## Records supplied:
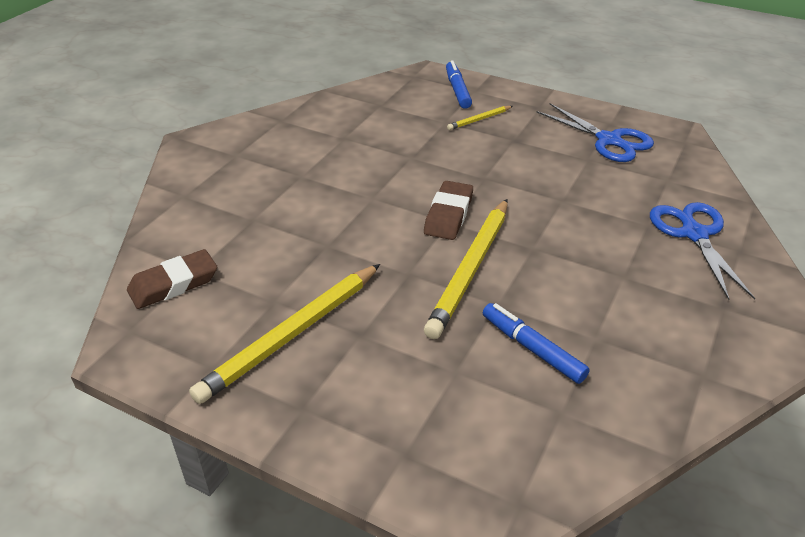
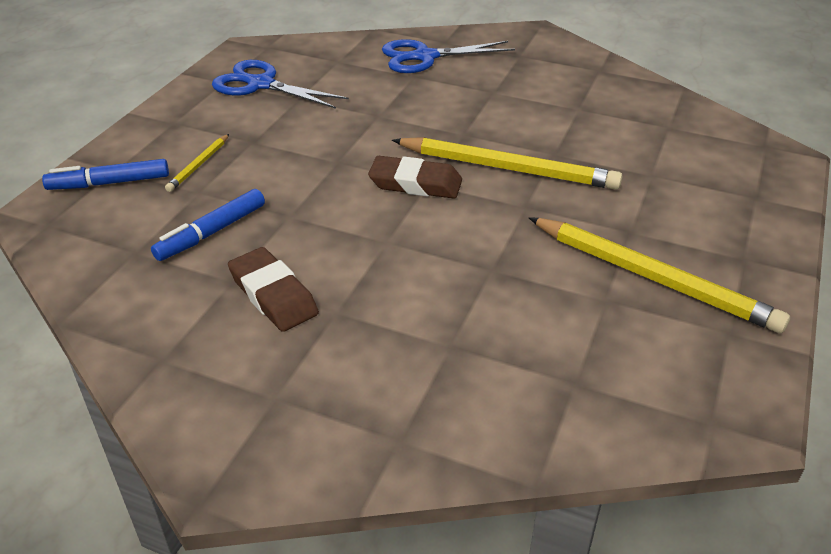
camera: 95 degrees left, 0 degrees up
(173, 284) = (610, 398): brown eraser -> brown eraser (273, 295)
(479, 120) = (199, 165): yellow pencil -> yellow pencil turned 60 degrees clockwise
(532, 349) = (605, 137): blue marker -> blue marker (212, 232)
(609, 140) = (261, 84): blue scissors -> blue scissors turned 105 degrees counterclockwise

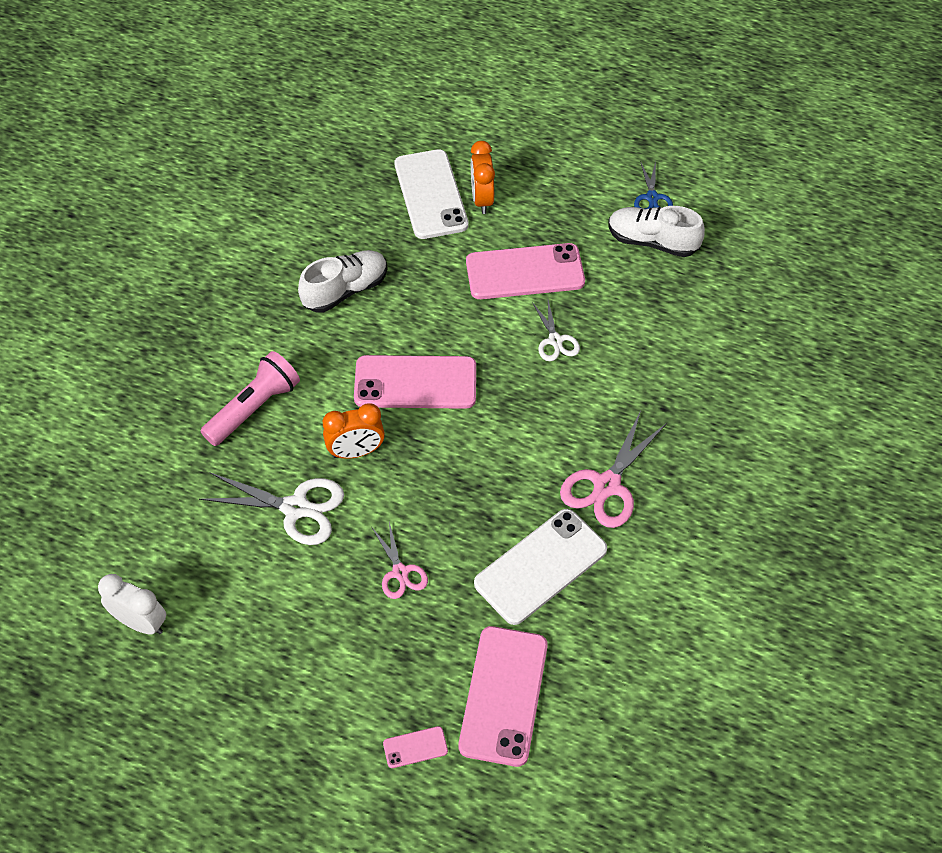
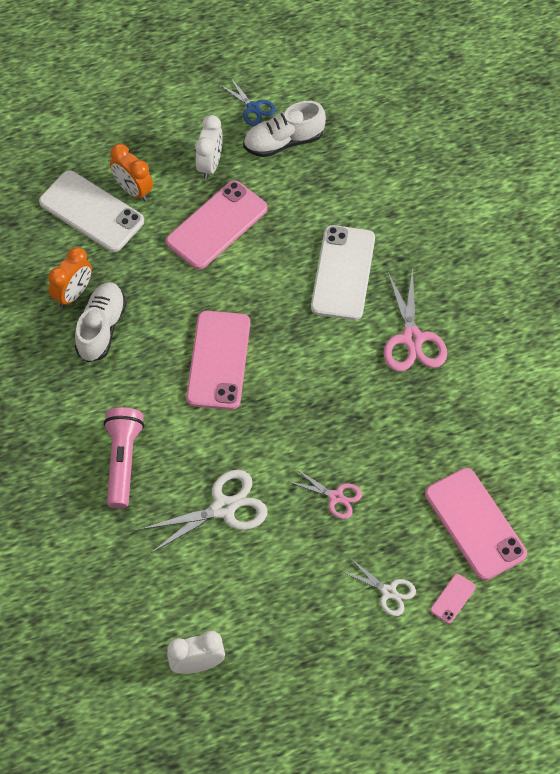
camera: 40 degrees left, 5 degrees up
(356, 452) = (226, 438): orange clock -> orange clock (73, 294)
(415, 383) = (218, 360): pink phone -> pink phone turned 45 degrees counterclockwise
(540, 566) = (420, 424): white phone -> white phone (343, 273)
(555, 340) = (285, 261): white scissors -> white scissors (388, 592)
(568, 220) = (210, 165): none -> white clock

## What to do:
Write out the lines of the listing from the one with "(555, 340) = (285, 261): white" to the very end, inclusive, exactly as they appear and with nothing added.

## Answer box:
(555, 340) = (285, 261): white scissors -> white scissors (388, 592)
(568, 220) = (210, 165): none -> white clock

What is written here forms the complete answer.